:: PROBLEM REQUIREMENTS ::
Report each line of the records where "purple" occurs.

Scene images with change listings:
# # # # # # #
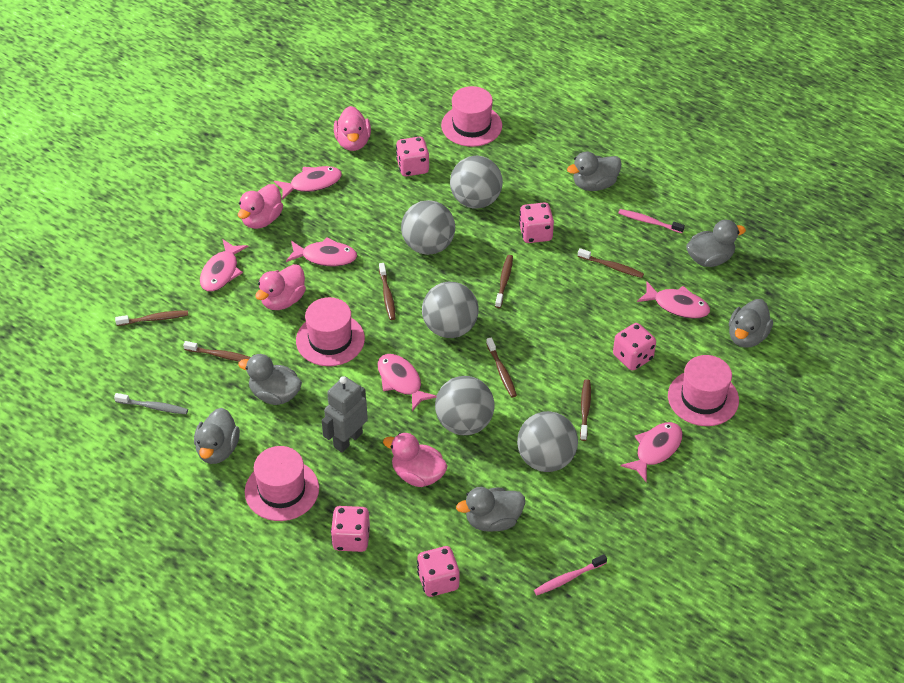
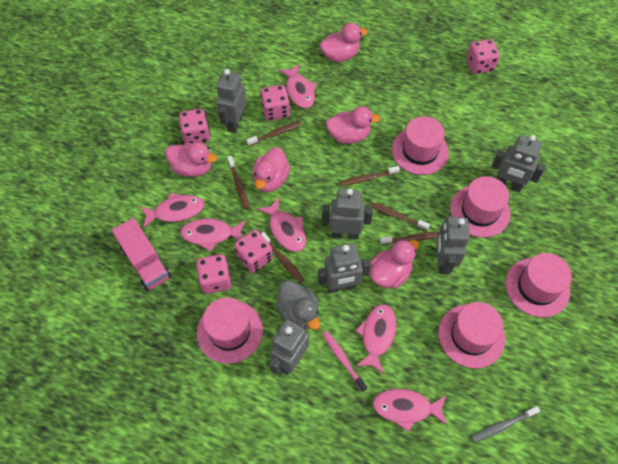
brown toothbrush: 7 -> 6
grey ball: 5 -> 0
grey duck: 6 -> 1
grey robot: 1 -> 6
pink duck: 4 -> 5
pink hat: 4 -> 5
pink toothbrush: 2 -> 1
pink truck: 0 -> 1

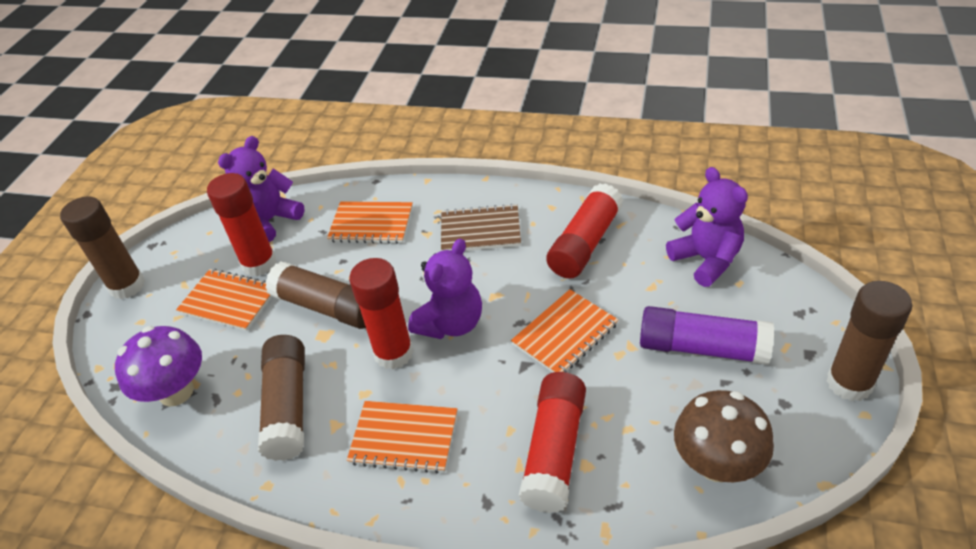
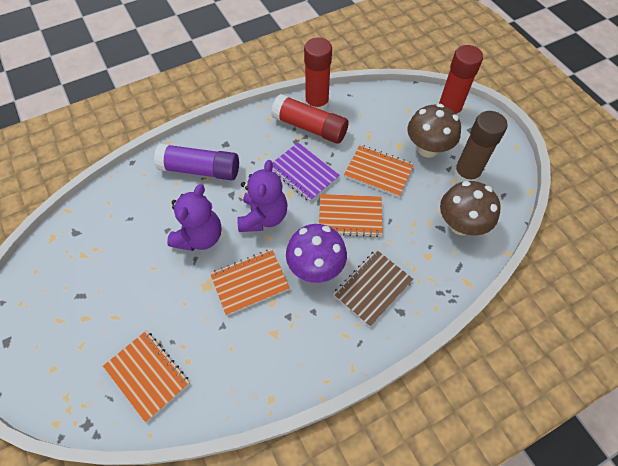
brown glue stick: 4 -> 1
brown mushroom: 1 -> 2
purple notebook: 0 -> 1
purple teddy bear: 3 -> 2
red glue stick: 4 -> 3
# # # # # # #
:: ANSWER BOX ::
purple notebook: 0 -> 1
purple teddy bear: 3 -> 2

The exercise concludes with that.